» **Problem description**
Of the lines in the data below, write out exactly those from the one holding "camera: 35 degrees right, 10 degrees down" through the one holding "(784, 213) = (865, 304): purple key -> none", both included.
---- Records for this exercise
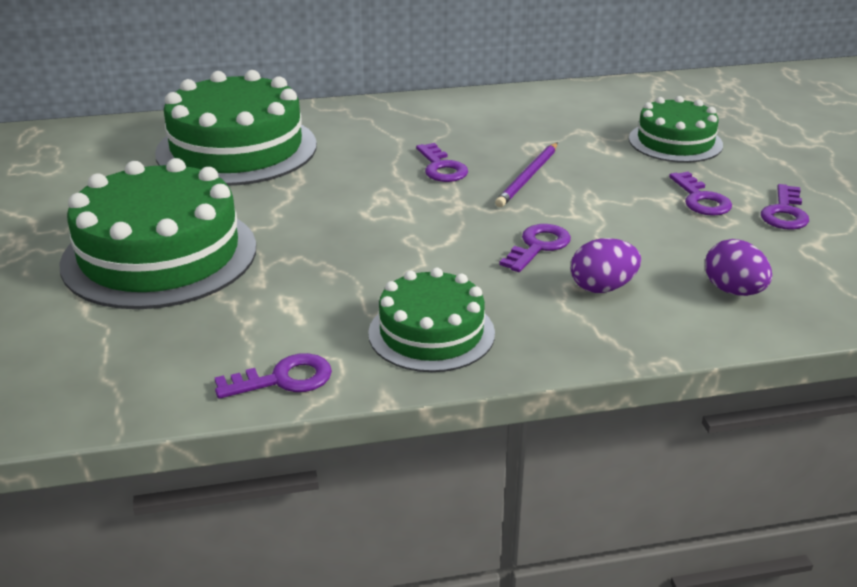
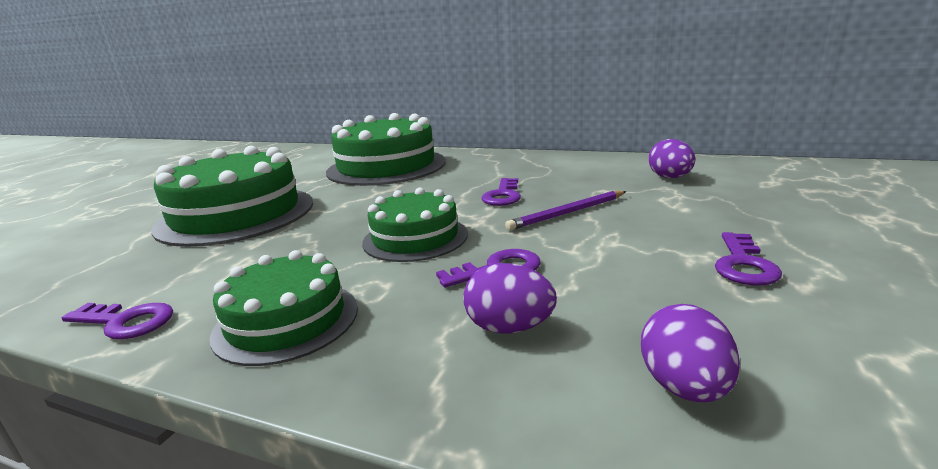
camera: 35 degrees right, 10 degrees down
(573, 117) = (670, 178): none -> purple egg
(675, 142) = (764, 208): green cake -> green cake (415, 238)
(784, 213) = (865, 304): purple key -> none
--------
---- Records for this exercise
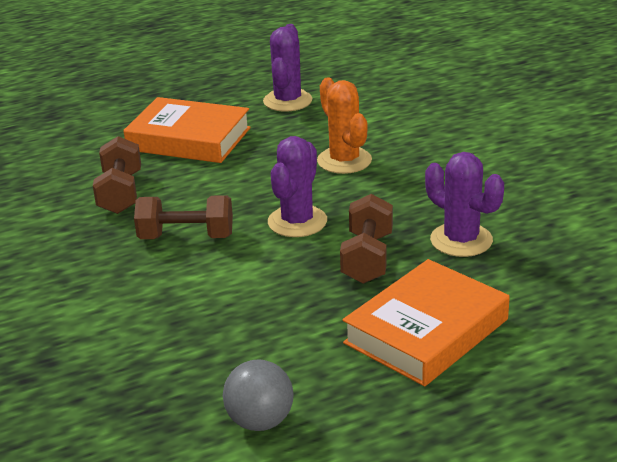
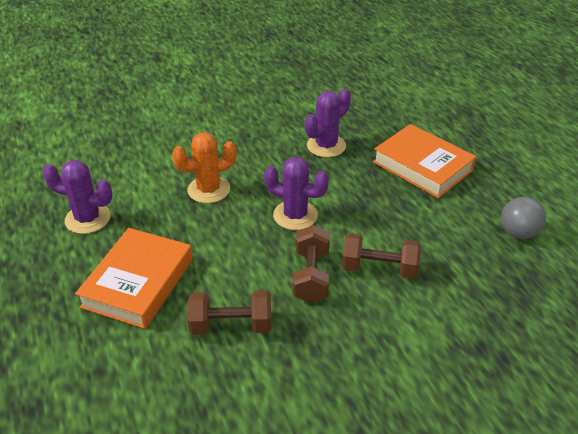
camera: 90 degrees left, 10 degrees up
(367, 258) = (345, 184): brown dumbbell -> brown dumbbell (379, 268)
--------
» **Result of this task**
camera: 35 degrees right, 10 degrees down
(573, 117) = (670, 178): none -> purple egg
(675, 142) = (764, 208): green cake -> green cake (415, 238)
(784, 213) = (865, 304): purple key -> none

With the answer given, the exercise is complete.